*** Data extracts

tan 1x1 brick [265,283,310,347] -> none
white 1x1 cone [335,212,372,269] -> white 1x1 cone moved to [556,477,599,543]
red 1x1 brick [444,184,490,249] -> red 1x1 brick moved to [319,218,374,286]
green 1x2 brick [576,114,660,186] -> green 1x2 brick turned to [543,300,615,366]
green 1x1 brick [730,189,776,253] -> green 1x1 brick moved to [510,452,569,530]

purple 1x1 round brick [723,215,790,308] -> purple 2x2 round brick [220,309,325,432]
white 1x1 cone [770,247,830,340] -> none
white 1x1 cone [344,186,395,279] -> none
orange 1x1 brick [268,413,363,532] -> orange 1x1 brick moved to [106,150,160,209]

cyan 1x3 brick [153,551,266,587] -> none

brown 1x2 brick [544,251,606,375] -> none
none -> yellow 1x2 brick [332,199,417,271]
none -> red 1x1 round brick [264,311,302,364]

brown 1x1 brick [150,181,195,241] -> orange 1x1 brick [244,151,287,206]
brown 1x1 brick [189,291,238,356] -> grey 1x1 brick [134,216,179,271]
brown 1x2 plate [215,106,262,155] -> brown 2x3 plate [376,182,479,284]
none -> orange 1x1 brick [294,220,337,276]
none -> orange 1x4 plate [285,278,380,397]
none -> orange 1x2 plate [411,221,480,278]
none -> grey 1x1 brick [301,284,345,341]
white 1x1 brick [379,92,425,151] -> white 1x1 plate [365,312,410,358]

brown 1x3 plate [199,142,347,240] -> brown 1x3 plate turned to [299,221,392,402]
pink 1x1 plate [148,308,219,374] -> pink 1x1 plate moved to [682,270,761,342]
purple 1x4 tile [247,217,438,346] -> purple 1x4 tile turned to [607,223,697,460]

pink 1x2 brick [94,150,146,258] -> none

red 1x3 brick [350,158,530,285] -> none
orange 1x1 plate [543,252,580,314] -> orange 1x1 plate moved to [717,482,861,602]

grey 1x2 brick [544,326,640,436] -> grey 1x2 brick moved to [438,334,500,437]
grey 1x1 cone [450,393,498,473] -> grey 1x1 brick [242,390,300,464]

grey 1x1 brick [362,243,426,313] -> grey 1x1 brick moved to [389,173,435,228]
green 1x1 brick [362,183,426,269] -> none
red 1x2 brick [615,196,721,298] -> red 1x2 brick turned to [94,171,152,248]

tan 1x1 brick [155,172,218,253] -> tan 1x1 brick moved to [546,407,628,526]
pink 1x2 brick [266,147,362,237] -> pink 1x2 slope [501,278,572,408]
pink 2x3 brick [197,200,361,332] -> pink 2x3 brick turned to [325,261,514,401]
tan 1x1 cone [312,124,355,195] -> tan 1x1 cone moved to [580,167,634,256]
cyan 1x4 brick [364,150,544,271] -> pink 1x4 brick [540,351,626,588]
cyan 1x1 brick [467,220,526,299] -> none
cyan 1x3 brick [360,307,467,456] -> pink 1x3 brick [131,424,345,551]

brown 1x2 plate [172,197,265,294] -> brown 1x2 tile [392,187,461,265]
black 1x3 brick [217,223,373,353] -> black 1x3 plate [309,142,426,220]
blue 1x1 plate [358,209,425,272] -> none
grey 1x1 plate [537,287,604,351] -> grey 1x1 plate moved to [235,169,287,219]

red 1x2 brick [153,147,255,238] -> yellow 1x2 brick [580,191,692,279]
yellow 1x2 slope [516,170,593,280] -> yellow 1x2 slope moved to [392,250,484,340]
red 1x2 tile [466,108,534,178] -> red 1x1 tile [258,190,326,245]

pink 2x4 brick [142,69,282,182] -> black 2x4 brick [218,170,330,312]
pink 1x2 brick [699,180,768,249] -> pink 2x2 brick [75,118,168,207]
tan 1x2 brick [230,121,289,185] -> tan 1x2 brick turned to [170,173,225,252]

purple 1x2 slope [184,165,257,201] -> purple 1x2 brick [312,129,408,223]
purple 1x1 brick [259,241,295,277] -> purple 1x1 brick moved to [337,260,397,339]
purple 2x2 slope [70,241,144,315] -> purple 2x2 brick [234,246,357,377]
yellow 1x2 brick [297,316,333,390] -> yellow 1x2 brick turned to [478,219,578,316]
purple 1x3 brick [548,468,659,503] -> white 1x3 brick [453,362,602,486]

******

Once you find the line with "none -> red 1x1 round brick [264,311,302,364]" in the entries above, output it and each line after it up to and including the line with "pink 2x3 brick [197,200,361,332]", and nothing else.

Exercise output.
none -> red 1x1 round brick [264,311,302,364]

brown 1x1 brick [150,181,195,241] -> orange 1x1 brick [244,151,287,206]
brown 1x1 brick [189,291,238,356] -> grey 1x1 brick [134,216,179,271]
brown 1x2 plate [215,106,262,155] -> brown 2x3 plate [376,182,479,284]
none -> orange 1x1 brick [294,220,337,276]
none -> orange 1x4 plate [285,278,380,397]
none -> orange 1x2 plate [411,221,480,278]
none -> grey 1x1 brick [301,284,345,341]
white 1x1 brick [379,92,425,151] -> white 1x1 plate [365,312,410,358]

brown 1x3 plate [199,142,347,240] -> brown 1x3 plate turned to [299,221,392,402]
pink 1x1 plate [148,308,219,374] -> pink 1x1 plate moved to [682,270,761,342]
purple 1x4 tile [247,217,438,346] -> purple 1x4 tile turned to [607,223,697,460]

pink 1x2 brick [94,150,146,258] -> none

red 1x3 brick [350,158,530,285] -> none
orange 1x1 plate [543,252,580,314] -> orange 1x1 plate moved to [717,482,861,602]

grey 1x2 brick [544,326,640,436] -> grey 1x2 brick moved to [438,334,500,437]
grey 1x1 cone [450,393,498,473] -> grey 1x1 brick [242,390,300,464]

grey 1x1 brick [362,243,426,313] -> grey 1x1 brick moved to [389,173,435,228]
green 1x1 brick [362,183,426,269] -> none
red 1x2 brick [615,196,721,298] -> red 1x2 brick turned to [94,171,152,248]

tan 1x1 brick [155,172,218,253] -> tan 1x1 brick moved to [546,407,628,526]
pink 1x2 brick [266,147,362,237] -> pink 1x2 slope [501,278,572,408]
pink 2x3 brick [197,200,361,332] -> pink 2x3 brick turned to [325,261,514,401]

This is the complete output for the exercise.